# REQUEST
Transcribe each record below word for word.

>> Begin

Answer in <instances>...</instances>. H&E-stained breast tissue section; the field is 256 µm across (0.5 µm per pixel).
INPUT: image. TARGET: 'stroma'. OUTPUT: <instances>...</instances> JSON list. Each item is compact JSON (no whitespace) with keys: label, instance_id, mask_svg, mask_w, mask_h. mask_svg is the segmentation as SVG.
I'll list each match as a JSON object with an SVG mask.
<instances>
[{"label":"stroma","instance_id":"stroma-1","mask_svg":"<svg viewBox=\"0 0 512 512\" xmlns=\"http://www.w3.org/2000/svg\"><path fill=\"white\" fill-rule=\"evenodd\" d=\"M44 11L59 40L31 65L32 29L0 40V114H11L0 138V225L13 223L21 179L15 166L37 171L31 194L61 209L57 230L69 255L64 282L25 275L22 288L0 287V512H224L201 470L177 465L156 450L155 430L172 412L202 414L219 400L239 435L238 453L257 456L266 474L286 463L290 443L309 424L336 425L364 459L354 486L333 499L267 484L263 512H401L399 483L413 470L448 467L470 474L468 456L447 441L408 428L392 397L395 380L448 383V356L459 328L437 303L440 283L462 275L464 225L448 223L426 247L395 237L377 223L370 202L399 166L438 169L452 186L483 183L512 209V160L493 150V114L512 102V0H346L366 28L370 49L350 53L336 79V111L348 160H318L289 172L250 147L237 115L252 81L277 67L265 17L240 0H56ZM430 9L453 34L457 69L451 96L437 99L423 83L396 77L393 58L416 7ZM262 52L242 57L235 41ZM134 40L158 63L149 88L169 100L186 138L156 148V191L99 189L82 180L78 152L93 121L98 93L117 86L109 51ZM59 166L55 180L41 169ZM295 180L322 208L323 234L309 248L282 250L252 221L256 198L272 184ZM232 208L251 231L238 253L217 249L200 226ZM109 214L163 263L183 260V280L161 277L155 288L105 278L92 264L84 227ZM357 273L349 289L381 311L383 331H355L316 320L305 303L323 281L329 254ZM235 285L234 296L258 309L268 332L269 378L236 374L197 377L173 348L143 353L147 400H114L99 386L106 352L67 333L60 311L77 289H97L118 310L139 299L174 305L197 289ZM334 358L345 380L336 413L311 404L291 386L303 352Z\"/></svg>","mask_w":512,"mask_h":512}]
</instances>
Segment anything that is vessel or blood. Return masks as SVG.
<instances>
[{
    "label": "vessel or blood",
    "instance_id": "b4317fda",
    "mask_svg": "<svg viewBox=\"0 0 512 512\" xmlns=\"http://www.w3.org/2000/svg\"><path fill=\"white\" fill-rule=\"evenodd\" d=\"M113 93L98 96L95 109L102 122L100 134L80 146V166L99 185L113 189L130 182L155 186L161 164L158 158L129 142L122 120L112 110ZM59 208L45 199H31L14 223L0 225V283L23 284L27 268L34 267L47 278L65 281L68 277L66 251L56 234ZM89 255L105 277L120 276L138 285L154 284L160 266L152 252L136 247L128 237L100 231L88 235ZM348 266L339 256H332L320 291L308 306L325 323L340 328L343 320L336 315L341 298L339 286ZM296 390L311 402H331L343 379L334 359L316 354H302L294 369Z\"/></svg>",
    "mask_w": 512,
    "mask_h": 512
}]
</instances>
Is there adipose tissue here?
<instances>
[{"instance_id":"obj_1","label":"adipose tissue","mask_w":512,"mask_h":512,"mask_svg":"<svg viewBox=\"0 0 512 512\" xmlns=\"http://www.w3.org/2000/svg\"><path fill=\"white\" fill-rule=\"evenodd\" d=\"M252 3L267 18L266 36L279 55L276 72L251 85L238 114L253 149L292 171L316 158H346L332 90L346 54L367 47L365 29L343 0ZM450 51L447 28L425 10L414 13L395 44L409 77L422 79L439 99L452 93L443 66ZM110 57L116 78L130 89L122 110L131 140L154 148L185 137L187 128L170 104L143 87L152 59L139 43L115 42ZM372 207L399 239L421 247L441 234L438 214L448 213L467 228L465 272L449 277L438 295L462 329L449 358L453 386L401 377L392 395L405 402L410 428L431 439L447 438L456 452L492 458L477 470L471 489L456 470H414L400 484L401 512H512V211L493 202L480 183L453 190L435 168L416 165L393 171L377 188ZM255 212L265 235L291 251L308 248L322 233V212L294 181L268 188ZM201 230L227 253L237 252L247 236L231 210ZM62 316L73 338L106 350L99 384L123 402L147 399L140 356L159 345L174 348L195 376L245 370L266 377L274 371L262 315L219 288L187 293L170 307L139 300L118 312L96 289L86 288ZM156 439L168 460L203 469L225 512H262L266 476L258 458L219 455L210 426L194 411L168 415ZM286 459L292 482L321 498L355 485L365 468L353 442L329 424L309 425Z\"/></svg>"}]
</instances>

>> End

# RESULT BELOW
Answer in <instances>...</instances>. H&E-stained breast tissue section; the field is 256 µm across (0.5 µm per pixel).
INPUT: image. TARGET: 'stroma'. OUTPUT: <instances>...</instances> JSON list. Each item is compact JSON (no whitespace) with keys: label, instance_id, mask_svg, mask_w, mask_h. mask_svg is the segmentation as SVG.
I'll list each match as a JSON object with an SVG mask.
<instances>
[{"label":"stroma","instance_id":"stroma-1","mask_svg":"<svg viewBox=\"0 0 512 512\" xmlns=\"http://www.w3.org/2000/svg\"><path fill=\"white\" fill-rule=\"evenodd\" d=\"M44 11L59 40L31 65L32 29L0 40V114H11L0 138V225L13 223L21 179L15 166L37 171L31 194L61 209L57 230L69 255L64 282L25 275L22 288L0 287V512H224L201 470L177 465L156 450L155 430L172 412L202 414L219 400L239 435L238 453L257 456L266 474L286 463L290 443L309 424L336 425L364 459L354 486L333 499L267 484L263 512H401L399 483L413 470L448 467L470 474L468 456L447 441L408 428L392 397L395 380L448 383V356L459 328L437 303L440 283L462 275L464 225L448 223L426 247L395 237L377 223L370 202L399 166L438 169L452 186L483 183L512 209V160L493 150V114L512 102V0H346L366 28L370 49L350 53L336 79V111L348 160H318L289 172L250 147L237 115L252 81L277 67L265 17L240 0H56ZM430 9L453 34L457 69L451 96L437 99L423 83L396 77L393 58L416 7ZM262 52L242 57L235 41ZM134 40L158 63L149 88L169 100L186 138L156 148V191L99 189L82 180L78 152L93 121L98 93L117 86L109 51ZM59 166L55 180L41 169ZM295 180L322 208L323 234L309 248L282 250L252 221L256 198L272 184ZM232 208L251 231L238 253L217 249L200 226ZM109 214L163 263L183 260V280L161 277L155 288L105 278L92 264L84 227ZM357 273L349 289L381 311L383 331H355L316 320L305 303L323 281L329 254ZM235 285L234 296L258 309L268 332L269 378L236 374L197 377L173 348L143 353L147 400H114L99 386L106 352L67 333L60 311L77 289H97L118 310L139 299L174 305L197 289ZM334 358L345 380L336 413L311 404L291 386L303 352Z\"/></svg>","mask_w":512,"mask_h":512}]
</instances>
Segment anything that is vessel or blood. Return masks as SVG.
<instances>
[{
    "label": "vessel or blood",
    "instance_id": "b4317fda",
    "mask_svg": "<svg viewBox=\"0 0 512 512\" xmlns=\"http://www.w3.org/2000/svg\"><path fill=\"white\" fill-rule=\"evenodd\" d=\"M113 93L98 96L95 109L102 122L100 134L80 146V166L99 185L113 189L130 182L155 186L161 164L158 158L129 142L122 120L112 110ZM59 208L45 199H31L14 223L0 225V283L23 284L27 268L34 267L47 278L65 281L68 277L66 251L56 234ZM89 255L105 277L120 276L138 285L154 284L160 266L152 252L136 247L128 237L100 231L88 235ZM348 266L339 256H332L320 291L308 306L325 323L340 328L343 320L336 315L341 298L339 286ZM296 390L311 402H331L343 379L334 359L316 354H302L294 369Z\"/></svg>",
    "mask_w": 512,
    "mask_h": 512
}]
</instances>
Is there adipose tissue here?
<instances>
[{"instance_id":"obj_1","label":"adipose tissue","mask_w":512,"mask_h":512,"mask_svg":"<svg viewBox=\"0 0 512 512\" xmlns=\"http://www.w3.org/2000/svg\"><path fill=\"white\" fill-rule=\"evenodd\" d=\"M252 3L267 18L266 36L279 55L276 72L251 85L238 114L253 149L292 171L316 158H346L332 90L346 54L367 47L365 29L343 0ZM450 51L447 28L425 10L414 13L395 44L409 77L422 79L439 99L452 93L443 66ZM110 57L116 78L130 89L122 110L131 140L154 148L185 137L187 128L170 104L143 87L152 59L139 43L115 42ZM372 207L399 239L421 247L441 234L438 214L448 213L467 228L465 272L449 277L438 295L462 329L449 358L453 386L401 377L392 395L405 402L410 428L431 439L447 438L456 452L492 458L477 470L471 489L456 470H414L400 484L401 512H512V211L493 202L480 183L453 190L435 168L416 165L393 171L377 188ZM255 212L265 235L291 251L308 248L322 233V212L294 181L268 188ZM201 230L227 253L237 252L247 236L231 210ZM62 316L73 338L106 350L99 384L123 402L147 399L140 356L159 345L174 348L195 376L245 370L266 377L274 371L262 315L219 288L187 293L170 307L139 300L118 312L96 289L86 288ZM156 439L168 460L203 469L225 512H262L266 476L258 458L219 455L210 426L194 411L168 415ZM286 459L292 482L321 498L355 485L365 468L353 442L329 424L309 425Z\"/></svg>"}]
</instances>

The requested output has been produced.